Object change listings:
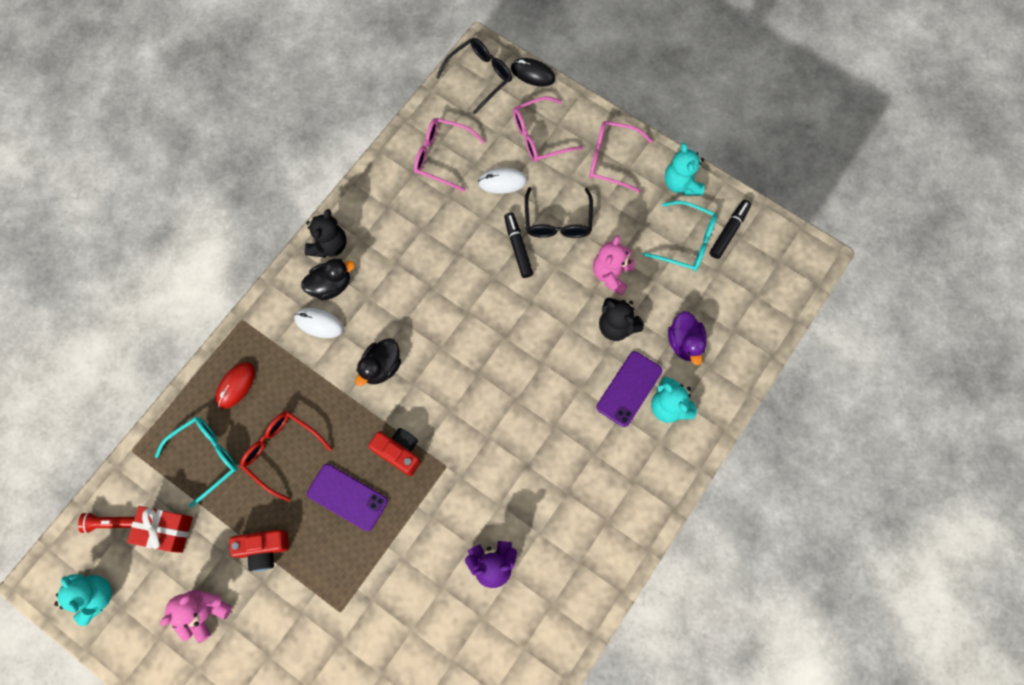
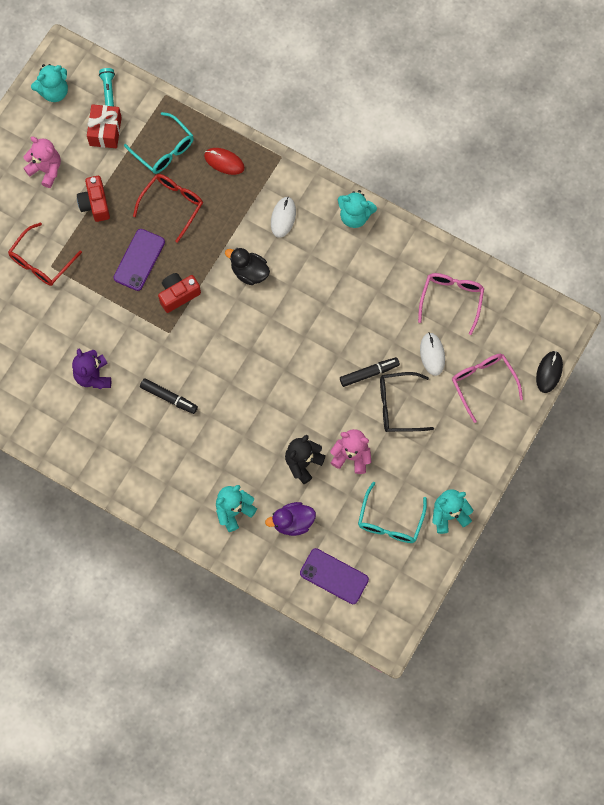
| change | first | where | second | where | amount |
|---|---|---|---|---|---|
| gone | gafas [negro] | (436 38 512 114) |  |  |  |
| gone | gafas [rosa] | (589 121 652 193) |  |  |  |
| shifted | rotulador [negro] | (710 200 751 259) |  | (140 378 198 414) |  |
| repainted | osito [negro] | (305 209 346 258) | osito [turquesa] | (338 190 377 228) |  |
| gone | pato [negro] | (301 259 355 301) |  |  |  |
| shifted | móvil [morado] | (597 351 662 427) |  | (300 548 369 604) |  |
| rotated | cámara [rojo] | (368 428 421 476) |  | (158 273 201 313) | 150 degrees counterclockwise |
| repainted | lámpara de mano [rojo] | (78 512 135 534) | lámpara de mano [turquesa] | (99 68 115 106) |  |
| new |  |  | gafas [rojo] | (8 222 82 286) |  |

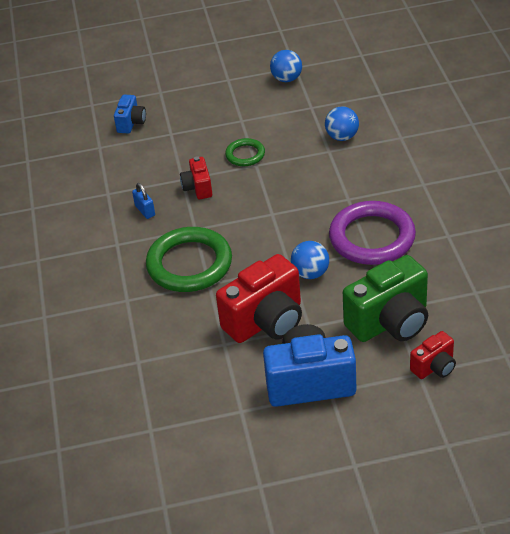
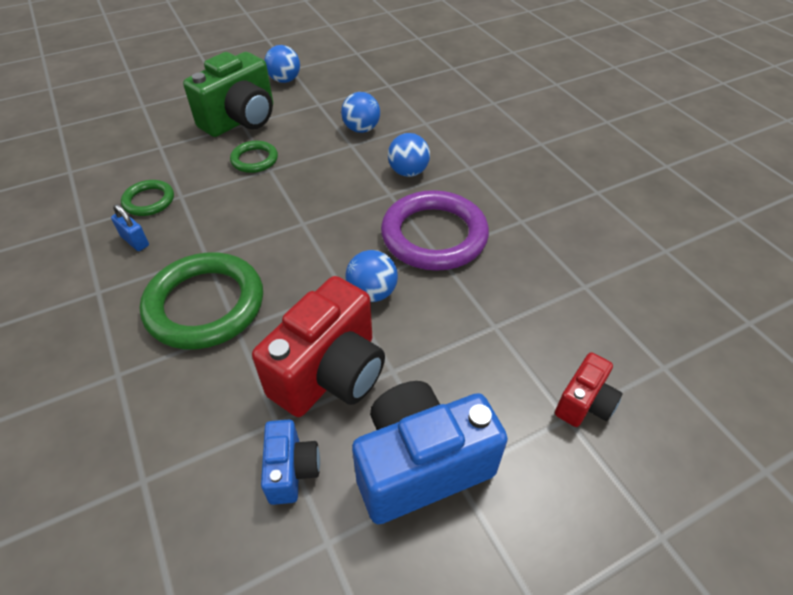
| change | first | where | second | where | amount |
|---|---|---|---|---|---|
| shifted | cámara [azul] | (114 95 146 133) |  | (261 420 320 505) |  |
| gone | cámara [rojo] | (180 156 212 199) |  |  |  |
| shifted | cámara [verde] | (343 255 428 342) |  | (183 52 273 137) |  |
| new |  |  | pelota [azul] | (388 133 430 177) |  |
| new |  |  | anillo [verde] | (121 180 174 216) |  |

> [What you should do]:
Output nothing but the records, word for word, and none of their pictures.

> [Solution to the exercise]:
| change | first | where | second | where | amount |
|---|---|---|---|---|---|
| gone | gafas [negro] | (436 38 512 114) |  |  |  |
| gone | gafas [rosa] | (589 121 652 193) |  |  |  |
| shifted | rotulador [negro] | (710 200 751 259) |  | (140 378 198 414) |  |
| repainted | osito [negro] | (305 209 346 258) | osito [turquesa] | (338 190 377 228) |  |
| gone | pato [negro] | (301 259 355 301) |  |  |  |
| shifted | móvil [morado] | (597 351 662 427) |  | (300 548 369 604) |  |
| rotated | cámara [rojo] | (368 428 421 476) |  | (158 273 201 313) | 150 degrees counterclockwise |
| repainted | lámpara de mano [rojo] | (78 512 135 534) | lámpara de mano [turquesa] | (99 68 115 106) |  |
| new |  |  | gafas [rojo] | (8 222 82 286) |  |

| change | first | where | second | where | amount |
|---|---|---|---|---|---|
| shifted | cámara [azul] | (114 95 146 133) |  | (261 420 320 505) |  |
| gone | cámara [rojo] | (180 156 212 199) |  |  |  |
| shifted | cámara [verde] | (343 255 428 342) |  | (183 52 273 137) |  |
| new |  |  | pelota [azul] | (388 133 430 177) |  |
| new |  |  | anillo [verde] | (121 180 174 216) |  |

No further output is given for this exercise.